■ WHAT TO PRODUCE:
Go to the line containing "Kelch (gelb) 642, 248 → Kelch (rosa) 565, 449" in the listing below and retype it and every later line exactly, down to the last.

■ TASK INPUTS:
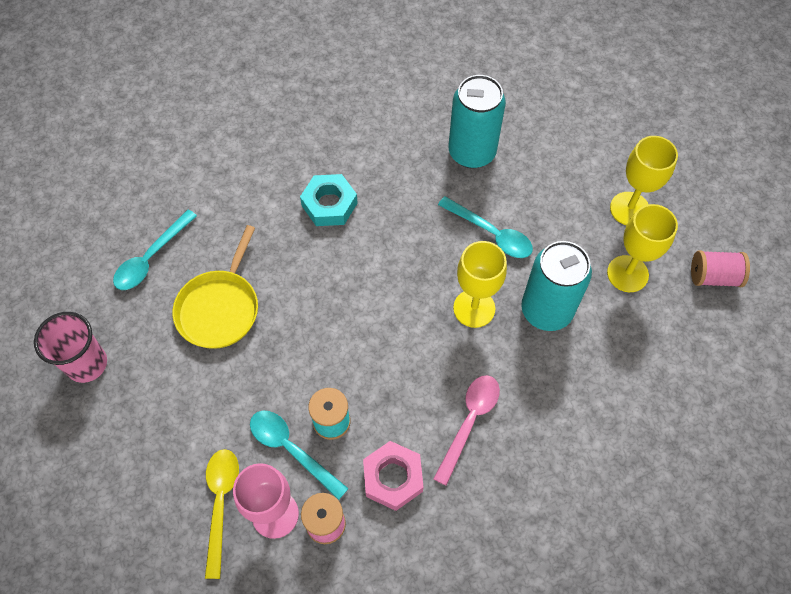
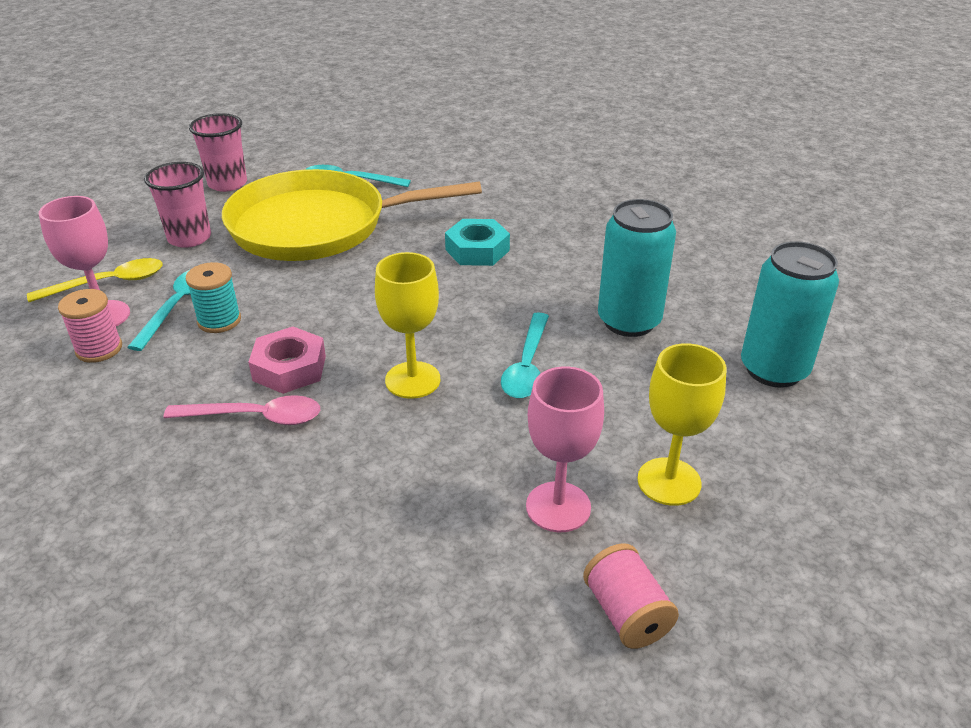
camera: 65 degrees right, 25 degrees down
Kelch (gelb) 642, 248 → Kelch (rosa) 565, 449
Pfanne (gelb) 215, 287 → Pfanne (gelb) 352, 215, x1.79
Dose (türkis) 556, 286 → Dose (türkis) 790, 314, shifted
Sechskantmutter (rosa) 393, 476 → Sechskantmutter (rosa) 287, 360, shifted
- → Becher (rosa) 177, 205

■ WRITTEN RESPONSE:
Kelch (gelb) 642, 248 → Kelch (rosa) 565, 449
Pfanne (gelb) 215, 287 → Pfanne (gelb) 352, 215, x1.79
Dose (türkis) 556, 286 → Dose (türkis) 790, 314, shifted
Sechskantmutter (rosa) 393, 476 → Sechskantmutter (rosa) 287, 360, shifted
- → Becher (rosa) 177, 205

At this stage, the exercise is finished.